• **TASK PROMPT**: Pictures within the data are to be left out; everything else must be reproduced exactly.
########################################
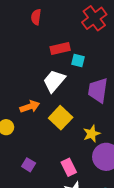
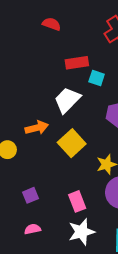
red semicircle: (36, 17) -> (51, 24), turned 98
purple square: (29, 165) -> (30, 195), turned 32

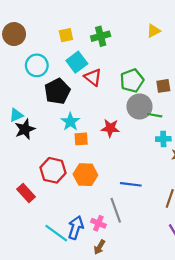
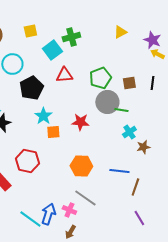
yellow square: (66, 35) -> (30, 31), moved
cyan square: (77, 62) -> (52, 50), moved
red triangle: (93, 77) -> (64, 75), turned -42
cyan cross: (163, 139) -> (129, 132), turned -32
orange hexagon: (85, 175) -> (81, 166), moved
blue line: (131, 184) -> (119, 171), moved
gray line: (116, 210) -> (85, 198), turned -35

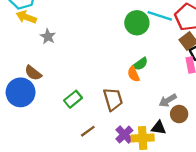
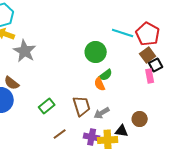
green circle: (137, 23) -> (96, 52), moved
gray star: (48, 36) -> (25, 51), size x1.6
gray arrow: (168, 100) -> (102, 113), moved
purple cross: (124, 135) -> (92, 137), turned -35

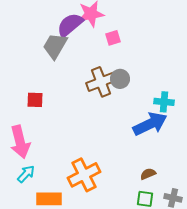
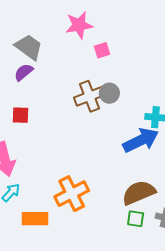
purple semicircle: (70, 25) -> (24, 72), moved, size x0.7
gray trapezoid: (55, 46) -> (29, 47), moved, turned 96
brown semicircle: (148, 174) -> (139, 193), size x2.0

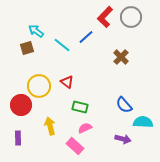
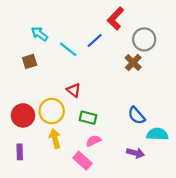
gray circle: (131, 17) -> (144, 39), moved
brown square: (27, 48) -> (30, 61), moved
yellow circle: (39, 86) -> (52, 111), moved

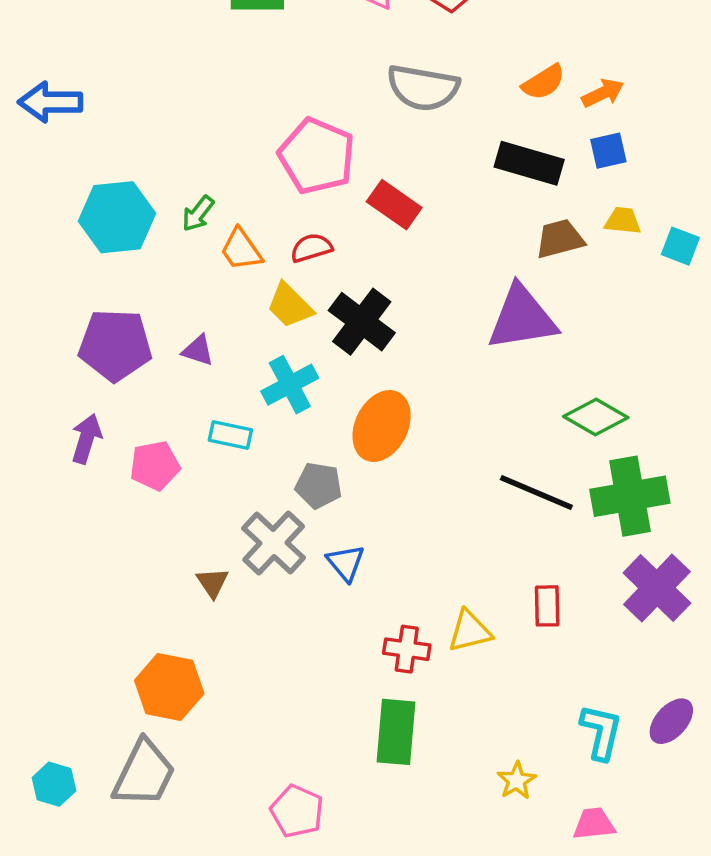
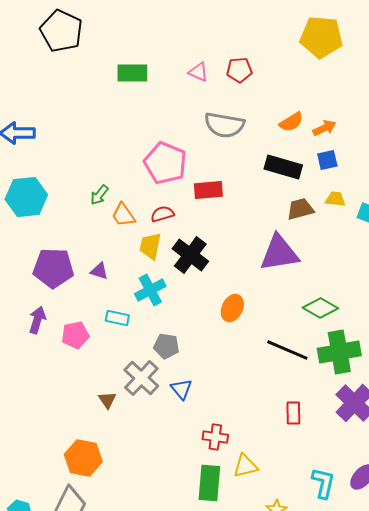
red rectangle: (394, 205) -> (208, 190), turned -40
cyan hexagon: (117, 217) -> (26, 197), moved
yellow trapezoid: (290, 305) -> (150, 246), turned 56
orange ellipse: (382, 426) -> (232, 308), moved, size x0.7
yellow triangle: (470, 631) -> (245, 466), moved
########################################
• **ANSWER TO THIS EXERCISE**:
red semicircle: (36, 17) -> (51, 24), turned 98
purple square: (29, 165) -> (30, 195), turned 32

yellow square: (66, 35) -> (30, 31), moved
cyan square: (77, 62) -> (52, 50), moved
red triangle: (93, 77) -> (64, 75), turned -42
cyan cross: (163, 139) -> (129, 132), turned -32
orange hexagon: (85, 175) -> (81, 166), moved
blue line: (131, 184) -> (119, 171), moved
gray line: (116, 210) -> (85, 198), turned -35

green circle: (137, 23) -> (96, 52), moved
gray star: (48, 36) -> (25, 51), size x1.6
gray arrow: (168, 100) -> (102, 113), moved
purple cross: (124, 135) -> (92, 137), turned -35

purple semicircle: (70, 25) -> (24, 72), moved, size x0.7
gray trapezoid: (55, 46) -> (29, 47), moved, turned 96
brown semicircle: (148, 174) -> (139, 193), size x2.0

gray circle: (131, 17) -> (144, 39), moved
brown square: (27, 48) -> (30, 61), moved
yellow circle: (39, 86) -> (52, 111), moved

red rectangle: (394, 205) -> (208, 190), turned -40
cyan hexagon: (117, 217) -> (26, 197), moved
yellow trapezoid: (290, 305) -> (150, 246), turned 56
orange ellipse: (382, 426) -> (232, 308), moved, size x0.7
yellow triangle: (470, 631) -> (245, 466), moved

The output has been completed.